▶ **REQUIRED ACTION**
Your answer is every line of the material below in which the string "before" occurs.

+++ DATASET EXCERPT

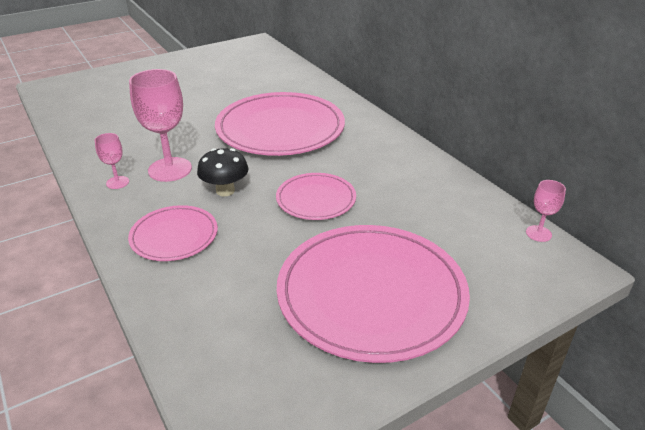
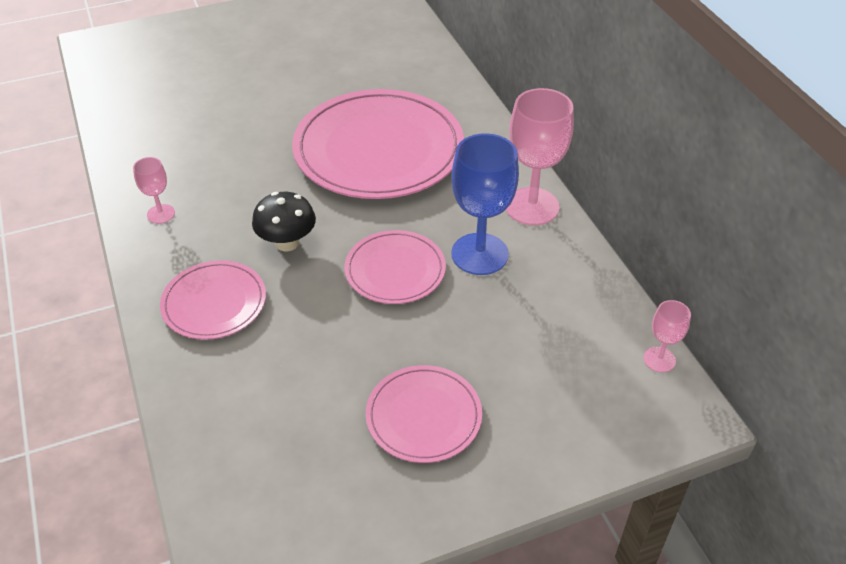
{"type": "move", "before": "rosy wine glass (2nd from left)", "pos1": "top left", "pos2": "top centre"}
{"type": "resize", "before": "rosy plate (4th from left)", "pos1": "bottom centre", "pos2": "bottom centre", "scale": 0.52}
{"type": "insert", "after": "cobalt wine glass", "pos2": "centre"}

++++++

▶ **ANSWER TO THIS EXERCISE**
{"type": "move", "before": "rosy wine glass (2nd from left)", "pos1": "top left", "pos2": "top centre"}
{"type": "resize", "before": "rosy plate (4th from left)", "pos1": "bottom centre", "pos2": "bottom centre", "scale": 0.52}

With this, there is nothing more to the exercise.